DATA LISTING Start Marker
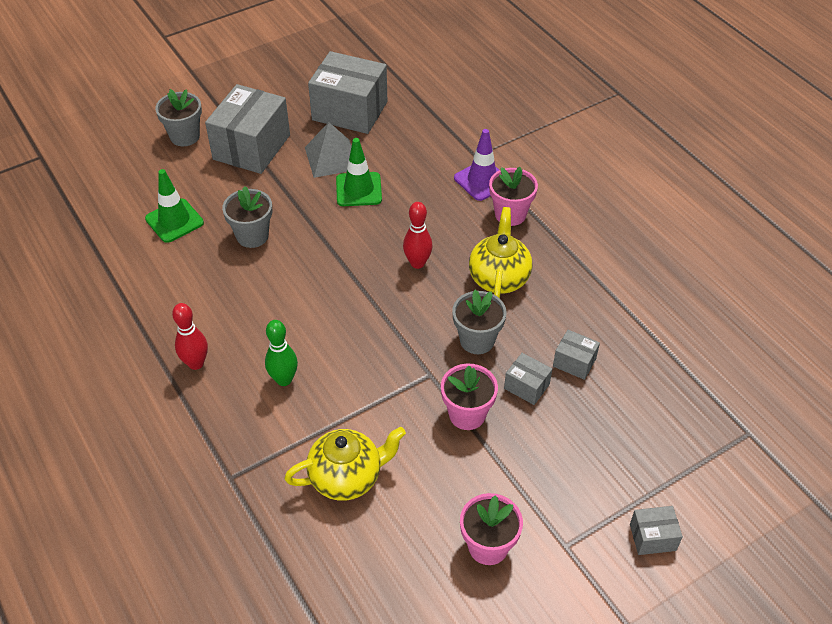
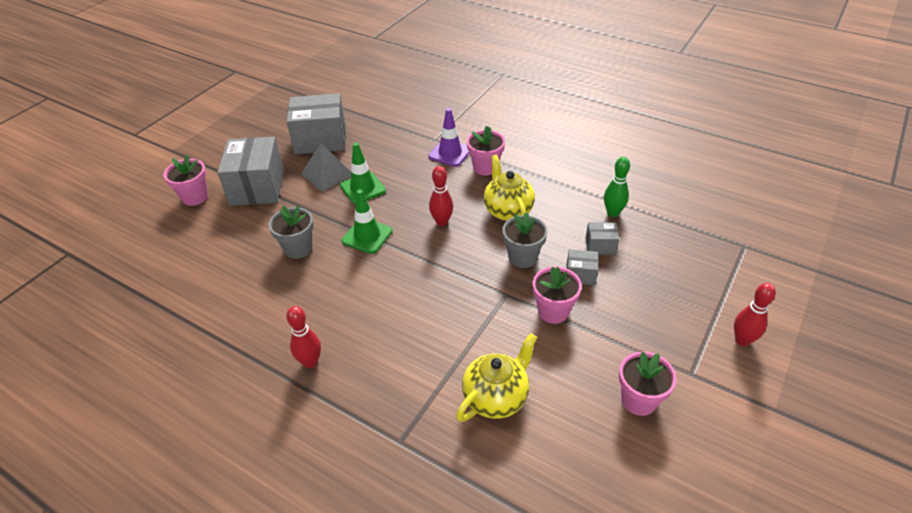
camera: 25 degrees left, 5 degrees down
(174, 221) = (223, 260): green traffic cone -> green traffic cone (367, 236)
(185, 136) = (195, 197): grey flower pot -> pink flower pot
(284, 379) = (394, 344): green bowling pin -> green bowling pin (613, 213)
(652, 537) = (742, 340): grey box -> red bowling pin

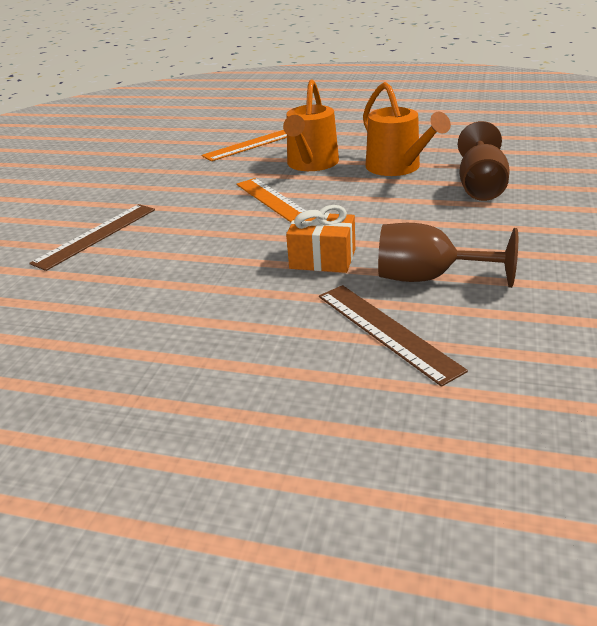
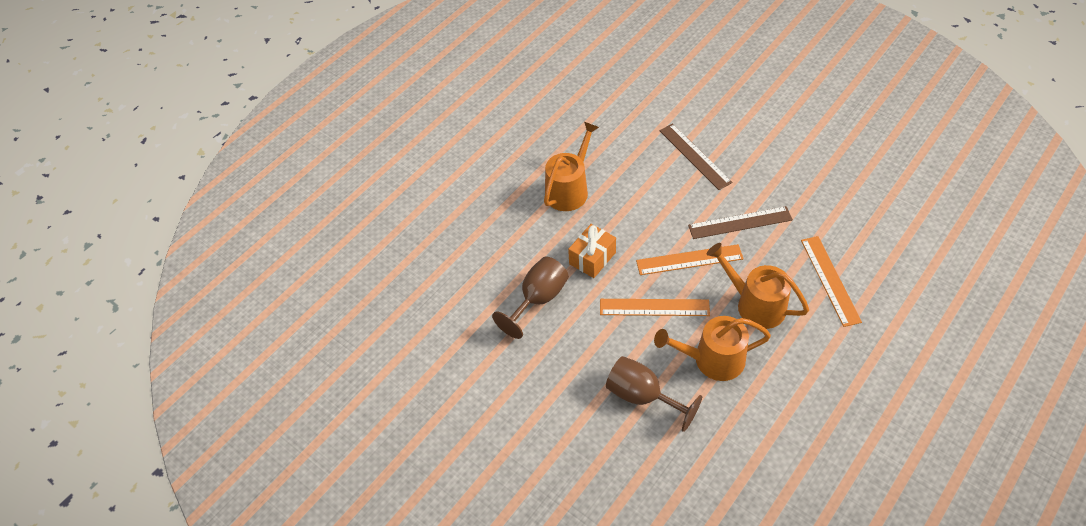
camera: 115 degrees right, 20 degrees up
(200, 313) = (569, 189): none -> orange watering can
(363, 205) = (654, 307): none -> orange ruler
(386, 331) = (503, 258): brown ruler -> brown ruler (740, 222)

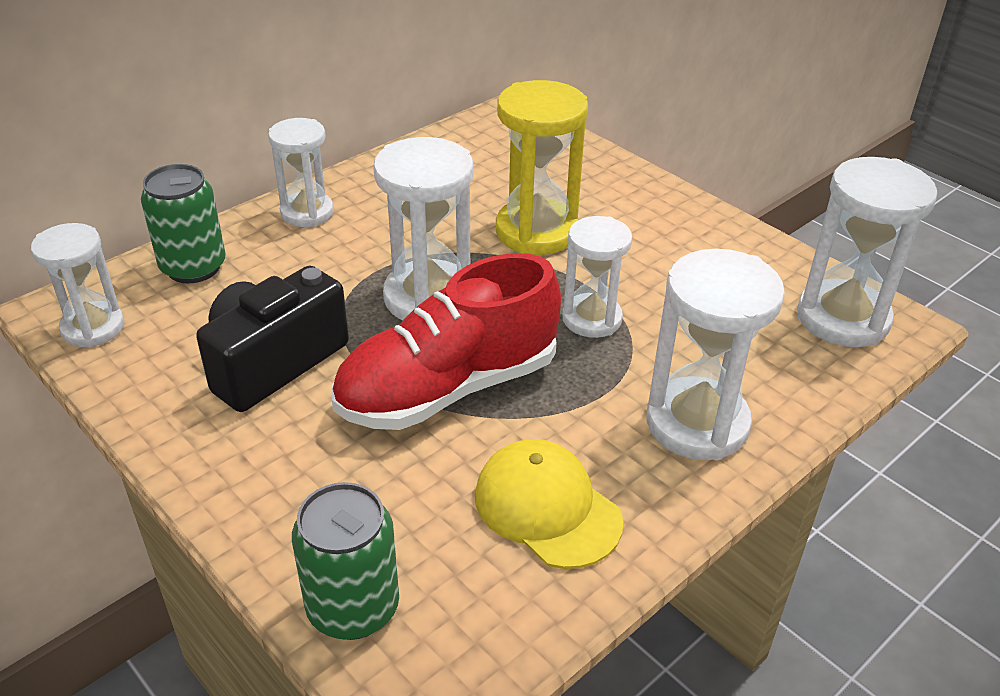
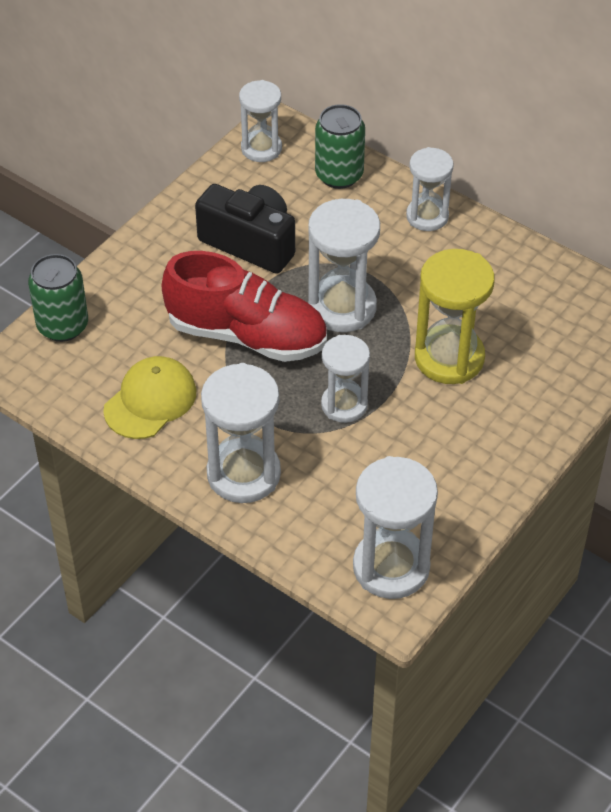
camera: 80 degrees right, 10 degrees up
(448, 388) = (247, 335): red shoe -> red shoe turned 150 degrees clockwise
DATA LISTING End Marker
* **EXERCISE PROMPT**: All lines from the one containing "(386, 331) = (503, 258): brown" through the final line of the entries above must be restated word for word, pictures excluded.

* **RESPONSE AREA**:
(386, 331) = (503, 258): brown ruler -> brown ruler (740, 222)

camera: 80 degrees right, 10 degrees up
(448, 388) = (247, 335): red shoe -> red shoe turned 150 degrees clockwise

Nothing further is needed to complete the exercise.